▶ DIRECTIONS:
Filter the listing below, keeping only the lines with the word "schottky".

····················

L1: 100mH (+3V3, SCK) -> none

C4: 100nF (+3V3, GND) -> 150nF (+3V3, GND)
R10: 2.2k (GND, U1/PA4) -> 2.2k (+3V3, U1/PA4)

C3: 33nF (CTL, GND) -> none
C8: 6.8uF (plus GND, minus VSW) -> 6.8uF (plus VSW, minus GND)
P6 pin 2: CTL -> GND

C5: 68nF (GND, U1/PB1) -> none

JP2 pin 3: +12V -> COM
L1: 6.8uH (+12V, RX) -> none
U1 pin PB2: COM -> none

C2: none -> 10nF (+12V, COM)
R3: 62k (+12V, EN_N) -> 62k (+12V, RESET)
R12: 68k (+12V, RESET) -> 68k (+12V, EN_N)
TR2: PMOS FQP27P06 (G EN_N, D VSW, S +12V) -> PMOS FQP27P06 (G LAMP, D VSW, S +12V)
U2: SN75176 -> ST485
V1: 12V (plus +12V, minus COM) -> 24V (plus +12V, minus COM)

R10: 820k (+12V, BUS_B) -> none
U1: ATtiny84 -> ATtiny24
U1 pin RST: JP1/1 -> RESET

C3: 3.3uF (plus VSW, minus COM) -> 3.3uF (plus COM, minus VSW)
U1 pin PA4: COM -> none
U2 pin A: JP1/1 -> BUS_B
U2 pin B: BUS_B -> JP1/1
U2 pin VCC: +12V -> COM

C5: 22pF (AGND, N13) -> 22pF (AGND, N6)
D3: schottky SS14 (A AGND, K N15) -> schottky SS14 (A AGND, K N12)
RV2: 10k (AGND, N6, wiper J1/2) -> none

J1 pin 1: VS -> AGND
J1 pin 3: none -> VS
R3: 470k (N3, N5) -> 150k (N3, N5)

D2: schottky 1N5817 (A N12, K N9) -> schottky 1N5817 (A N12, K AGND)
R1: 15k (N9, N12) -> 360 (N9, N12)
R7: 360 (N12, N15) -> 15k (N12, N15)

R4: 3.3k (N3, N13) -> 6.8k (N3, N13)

····················

▶ WRITTEN SOLUTION:
D3: schottky SS14 (A AGND, K N15) -> schottky SS14 (A AGND, K N12)
D2: schottky 1N5817 (A N12, K N9) -> schottky 1N5817 (A N12, K AGND)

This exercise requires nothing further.